ACTION ITEM
Reproduce every line of the listing as written, apart from the pictures.

SOURCE DATA
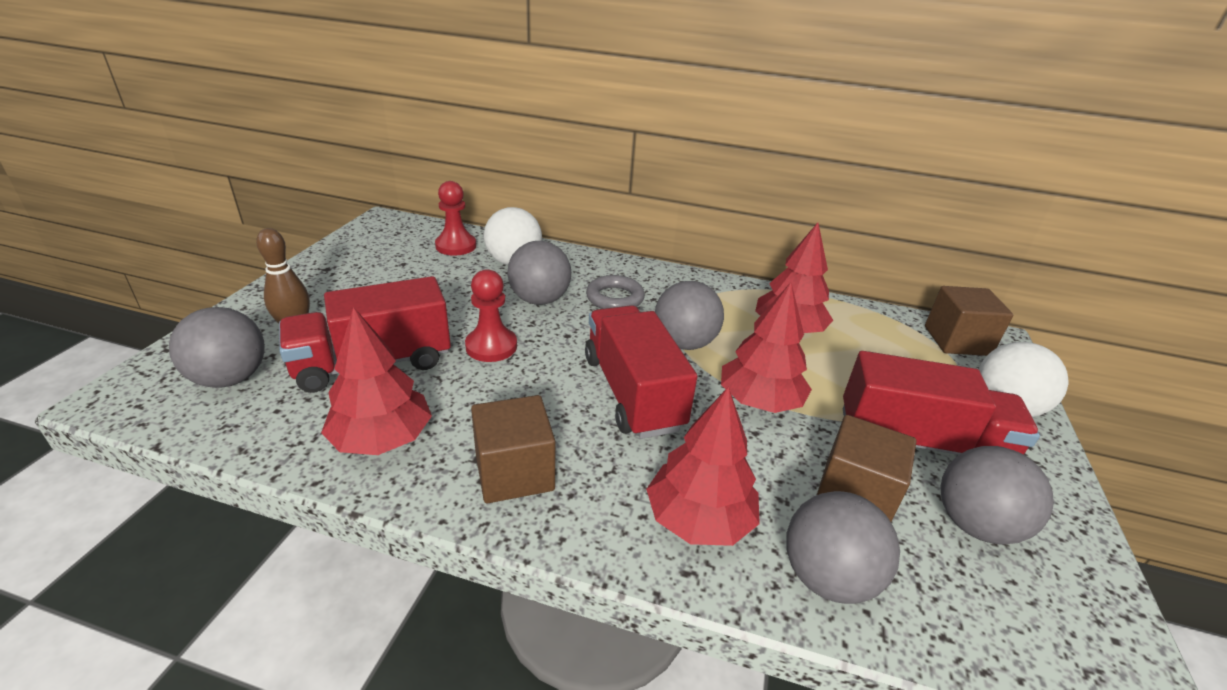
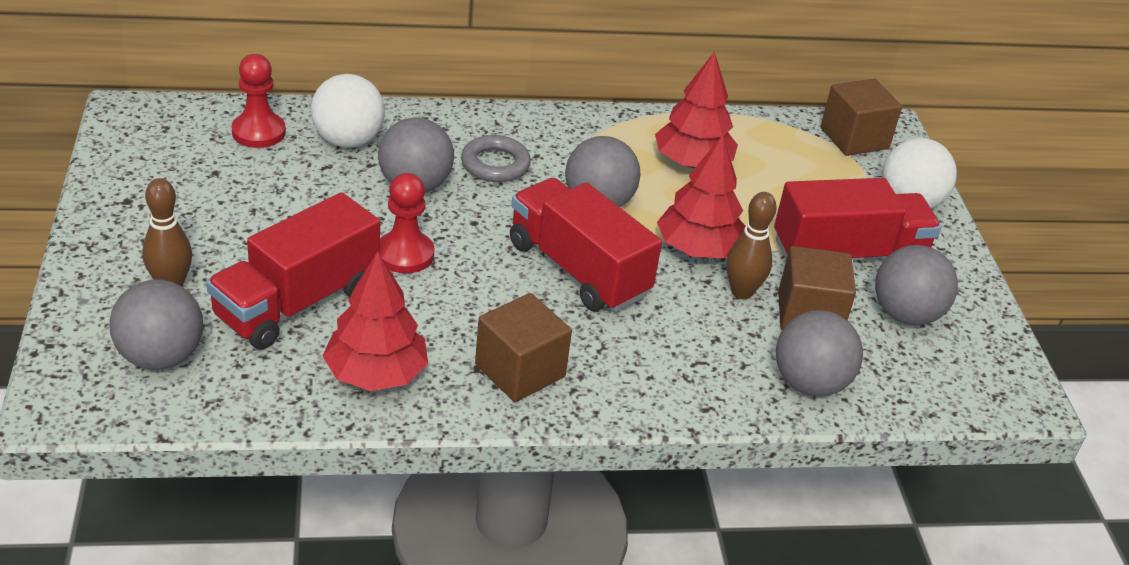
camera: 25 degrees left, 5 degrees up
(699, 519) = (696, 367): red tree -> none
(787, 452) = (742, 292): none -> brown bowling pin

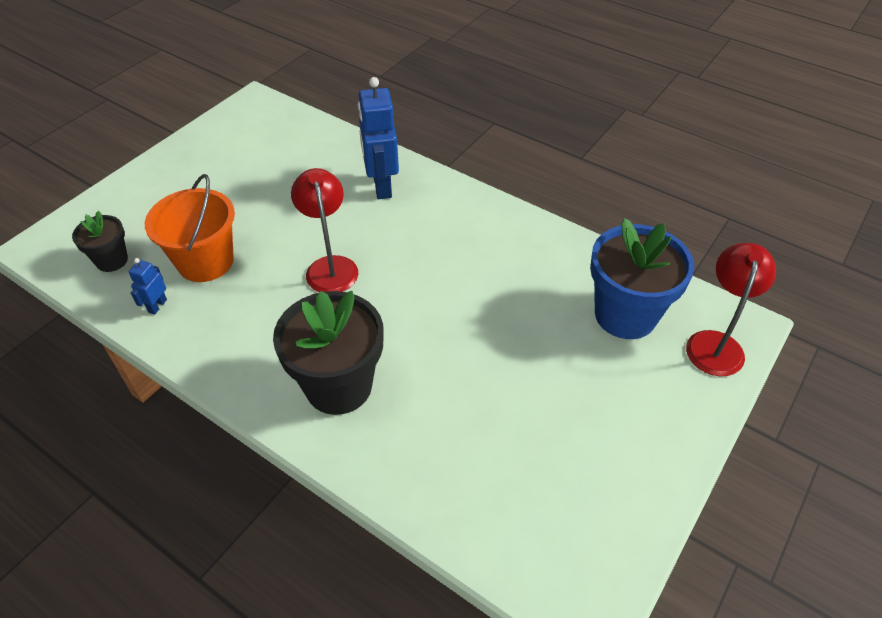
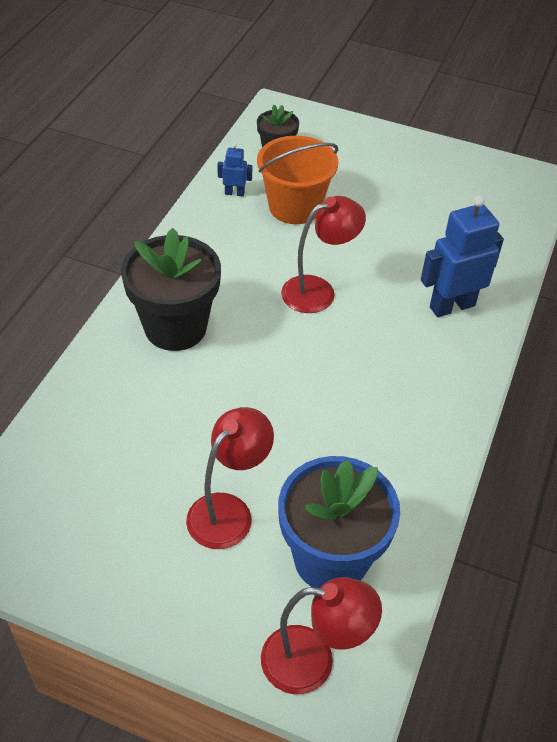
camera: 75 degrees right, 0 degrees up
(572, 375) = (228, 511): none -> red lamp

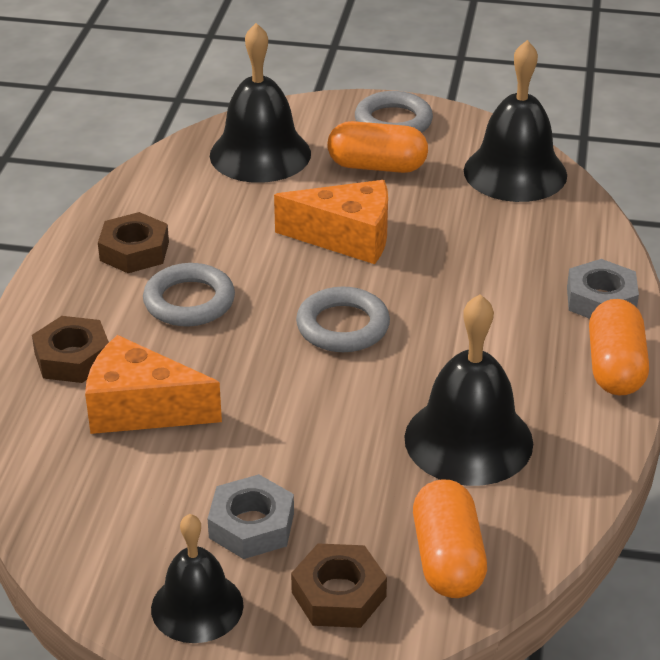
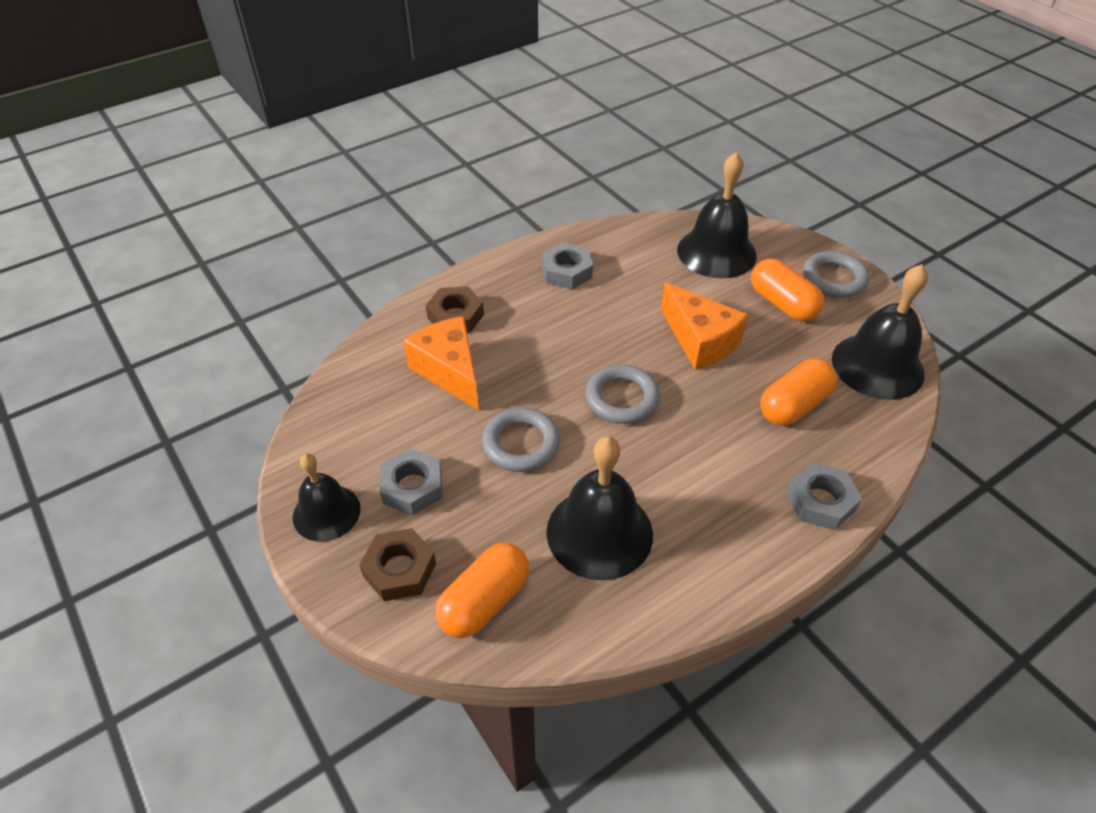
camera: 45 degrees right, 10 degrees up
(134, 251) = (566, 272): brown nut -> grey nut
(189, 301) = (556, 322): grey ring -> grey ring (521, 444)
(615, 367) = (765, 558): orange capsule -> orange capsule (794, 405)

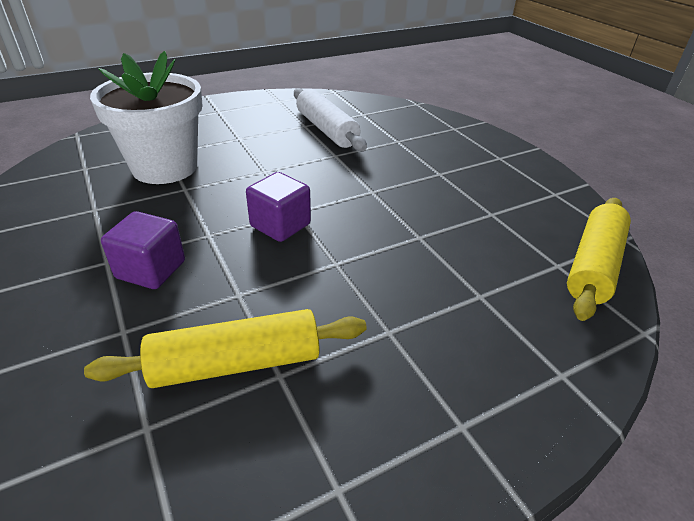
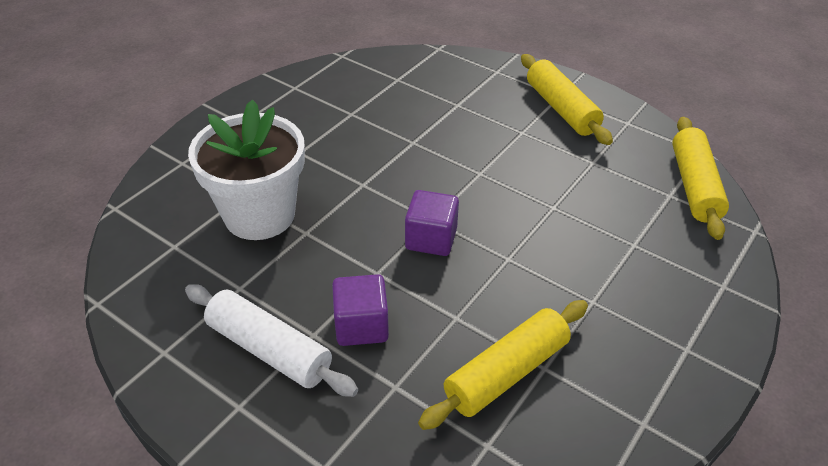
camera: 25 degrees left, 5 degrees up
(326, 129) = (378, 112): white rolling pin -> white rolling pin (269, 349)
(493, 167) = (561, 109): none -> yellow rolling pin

SOLUTION FOR THIS EXERCISE
camera: 25 degrees left, 5 degrees up
(699, 519) = (696, 367): red tree -> none
(787, 452) = (742, 292): none -> brown bowling pin

camera: 75 degrees right, 0 degrees up
(572, 375) = (228, 511): none -> red lamp

camera: 45 degrees right, 10 degrees up
(134, 251) = (566, 272): brown nut -> grey nut
(189, 301) = (556, 322): grey ring -> grey ring (521, 444)
(615, 367) = (765, 558): orange capsule -> orange capsule (794, 405)

camera: 25 degrees left, 5 degrees up
(326, 129) = (378, 112): white rolling pin -> white rolling pin (269, 349)
(493, 167) = (561, 109): none -> yellow rolling pin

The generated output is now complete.